__Extracted data__:
/---
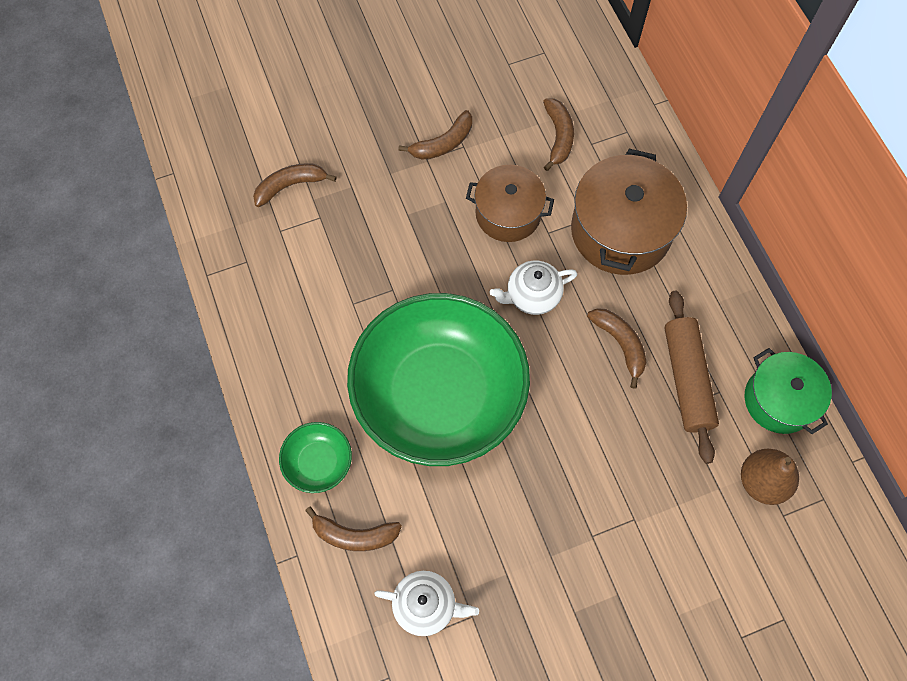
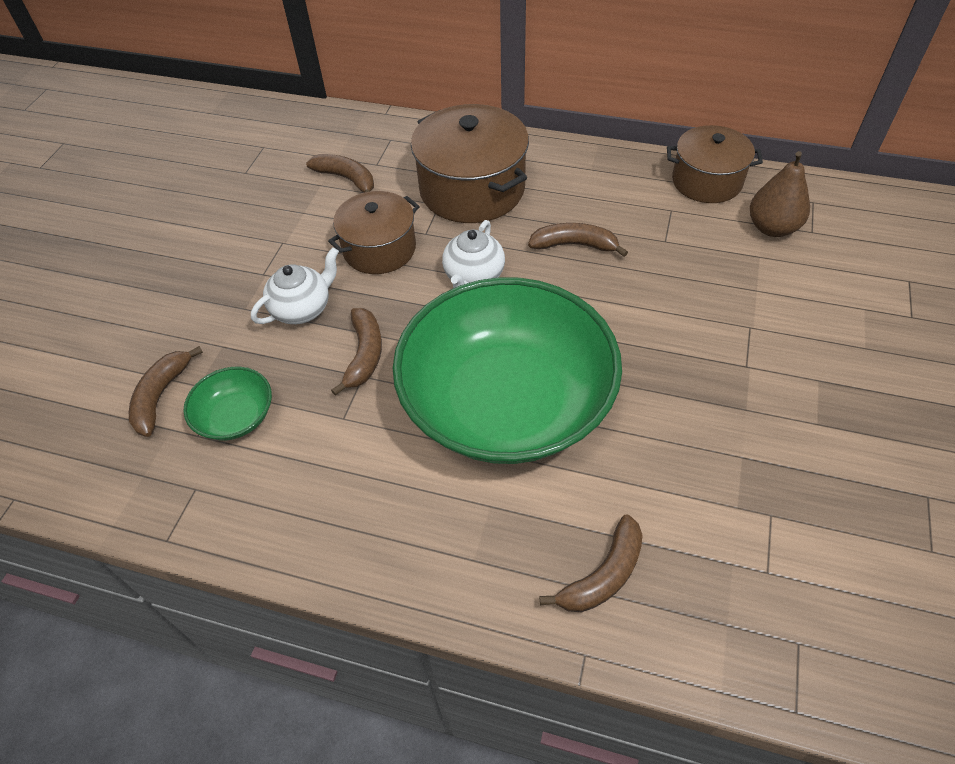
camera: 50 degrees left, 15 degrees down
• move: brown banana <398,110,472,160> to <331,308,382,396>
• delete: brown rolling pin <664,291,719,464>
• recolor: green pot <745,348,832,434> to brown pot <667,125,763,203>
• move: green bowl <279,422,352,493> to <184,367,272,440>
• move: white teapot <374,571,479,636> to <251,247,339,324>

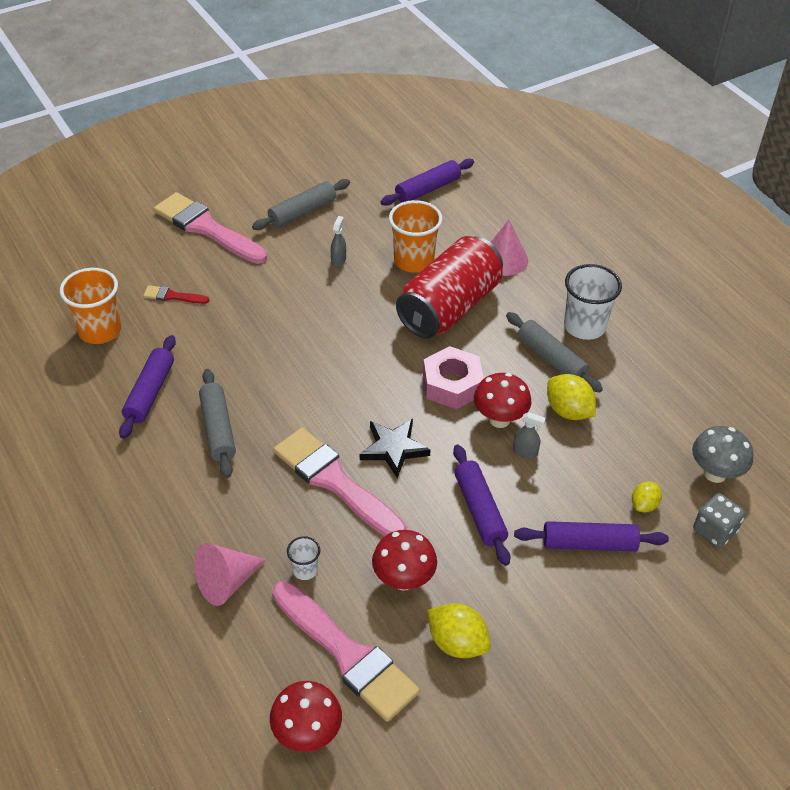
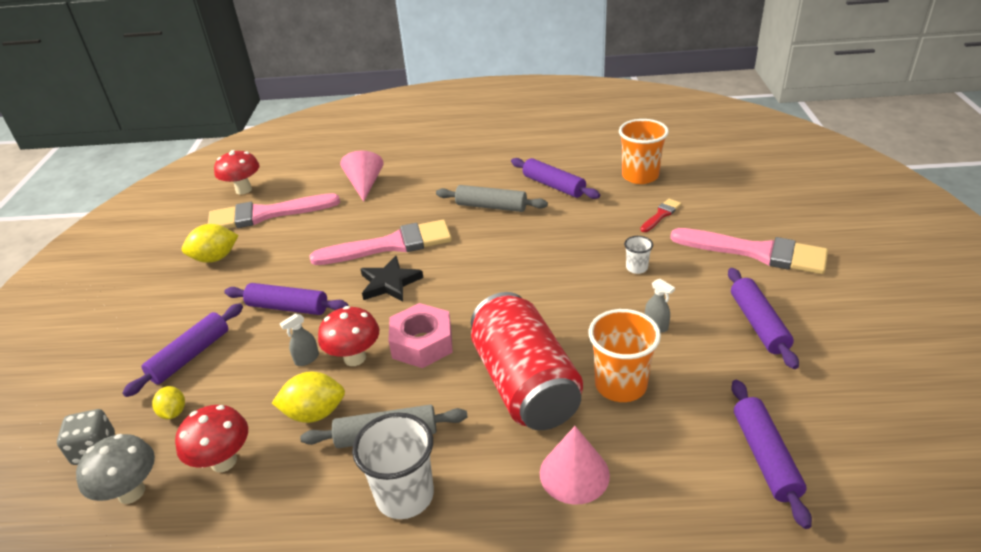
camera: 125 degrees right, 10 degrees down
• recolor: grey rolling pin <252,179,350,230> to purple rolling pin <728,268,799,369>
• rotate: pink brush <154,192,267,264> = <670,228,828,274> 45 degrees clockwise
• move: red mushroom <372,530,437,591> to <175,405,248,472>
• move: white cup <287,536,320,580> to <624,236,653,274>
\---
__What is needed__:
Go from the first line of the data above to the line containing "camera: 125 degrees right, 10 degrees down" and retype exactly those lines, both included, but none of the pictures.

__Output for this exercise__:
camera: 50 degrees left, 15 degrees down
• move: brown banana <398,110,472,160> to <331,308,382,396>
• delete: brown rolling pin <664,291,719,464>
• recolor: green pot <745,348,832,434> to brown pot <667,125,763,203>
• move: green bowl <279,422,352,493> to <184,367,272,440>
• move: white teapot <374,571,479,636> to <251,247,339,324>

camera: 125 degrees right, 10 degrees down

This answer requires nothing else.